** To do **
The response must consist of each line in the listing that has the word "shape" in it.
▬▬▬
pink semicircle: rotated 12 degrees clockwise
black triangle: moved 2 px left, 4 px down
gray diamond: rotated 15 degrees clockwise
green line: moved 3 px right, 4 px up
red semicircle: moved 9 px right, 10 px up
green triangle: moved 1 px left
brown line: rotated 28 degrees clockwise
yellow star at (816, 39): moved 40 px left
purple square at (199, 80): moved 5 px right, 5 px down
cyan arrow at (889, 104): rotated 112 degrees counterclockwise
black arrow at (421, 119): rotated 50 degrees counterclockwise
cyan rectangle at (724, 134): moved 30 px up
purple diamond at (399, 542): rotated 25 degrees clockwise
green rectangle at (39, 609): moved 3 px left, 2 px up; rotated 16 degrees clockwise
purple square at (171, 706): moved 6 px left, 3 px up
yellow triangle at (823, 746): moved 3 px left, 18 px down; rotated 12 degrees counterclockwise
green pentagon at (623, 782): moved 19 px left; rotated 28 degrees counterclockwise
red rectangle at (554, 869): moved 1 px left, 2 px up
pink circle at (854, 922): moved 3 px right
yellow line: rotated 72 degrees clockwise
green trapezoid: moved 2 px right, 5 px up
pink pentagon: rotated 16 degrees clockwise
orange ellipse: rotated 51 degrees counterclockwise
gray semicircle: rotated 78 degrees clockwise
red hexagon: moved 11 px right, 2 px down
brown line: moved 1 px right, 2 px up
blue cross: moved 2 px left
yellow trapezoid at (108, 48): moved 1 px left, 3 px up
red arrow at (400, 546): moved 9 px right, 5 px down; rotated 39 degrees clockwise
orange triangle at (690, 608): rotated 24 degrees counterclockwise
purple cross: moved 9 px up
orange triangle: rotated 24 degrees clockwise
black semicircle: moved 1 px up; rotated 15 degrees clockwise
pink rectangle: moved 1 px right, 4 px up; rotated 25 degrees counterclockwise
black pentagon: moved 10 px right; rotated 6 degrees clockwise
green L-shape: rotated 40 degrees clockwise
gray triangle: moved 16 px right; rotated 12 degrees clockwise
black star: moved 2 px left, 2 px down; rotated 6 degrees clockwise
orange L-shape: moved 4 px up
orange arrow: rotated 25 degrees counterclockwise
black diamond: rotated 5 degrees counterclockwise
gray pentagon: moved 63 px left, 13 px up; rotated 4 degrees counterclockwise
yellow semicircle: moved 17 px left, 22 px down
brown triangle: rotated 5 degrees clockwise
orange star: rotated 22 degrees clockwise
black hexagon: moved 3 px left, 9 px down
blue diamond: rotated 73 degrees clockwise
▬▬▬
** Response **
green L-shape: rotated 40 degrees clockwise
orange L-shape: moved 4 px up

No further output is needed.